#### [Modification records]
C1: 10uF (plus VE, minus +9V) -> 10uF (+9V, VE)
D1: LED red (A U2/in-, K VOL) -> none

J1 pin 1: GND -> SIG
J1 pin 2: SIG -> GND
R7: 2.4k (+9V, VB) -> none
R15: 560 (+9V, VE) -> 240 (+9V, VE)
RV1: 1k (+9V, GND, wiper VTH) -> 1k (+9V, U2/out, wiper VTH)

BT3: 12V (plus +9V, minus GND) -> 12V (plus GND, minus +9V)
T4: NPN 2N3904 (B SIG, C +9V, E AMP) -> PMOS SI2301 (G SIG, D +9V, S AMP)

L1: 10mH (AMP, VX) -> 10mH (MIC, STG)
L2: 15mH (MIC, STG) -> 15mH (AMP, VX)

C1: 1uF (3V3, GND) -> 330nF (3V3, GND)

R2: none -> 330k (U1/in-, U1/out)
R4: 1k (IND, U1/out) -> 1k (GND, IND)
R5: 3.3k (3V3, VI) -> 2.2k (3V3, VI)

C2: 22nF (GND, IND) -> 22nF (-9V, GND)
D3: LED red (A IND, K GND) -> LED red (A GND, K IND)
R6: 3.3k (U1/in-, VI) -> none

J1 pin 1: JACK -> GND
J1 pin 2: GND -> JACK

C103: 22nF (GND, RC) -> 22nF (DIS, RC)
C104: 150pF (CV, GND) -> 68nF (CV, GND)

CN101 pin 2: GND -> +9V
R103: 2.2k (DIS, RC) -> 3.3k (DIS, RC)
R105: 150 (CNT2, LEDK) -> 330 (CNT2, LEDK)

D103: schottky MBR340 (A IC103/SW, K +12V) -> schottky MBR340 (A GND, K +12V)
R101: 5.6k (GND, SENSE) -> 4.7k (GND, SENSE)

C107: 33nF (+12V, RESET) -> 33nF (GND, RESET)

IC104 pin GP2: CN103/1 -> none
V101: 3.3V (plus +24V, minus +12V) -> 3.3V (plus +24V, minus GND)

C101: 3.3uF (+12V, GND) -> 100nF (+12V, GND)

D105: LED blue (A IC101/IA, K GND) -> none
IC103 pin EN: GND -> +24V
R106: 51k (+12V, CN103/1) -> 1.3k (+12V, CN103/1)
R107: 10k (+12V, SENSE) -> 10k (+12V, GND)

#### [What you are asked to do]
Start at the line containing "R106: 51k (+12V, CN103/1)" and transcribe through the end of the entries. Please keep both ends and add nothing.

#### [Answer]
R106: 51k (+12V, CN103/1) -> 1.3k (+12V, CN103/1)
R107: 10k (+12V, SENSE) -> 10k (+12V, GND)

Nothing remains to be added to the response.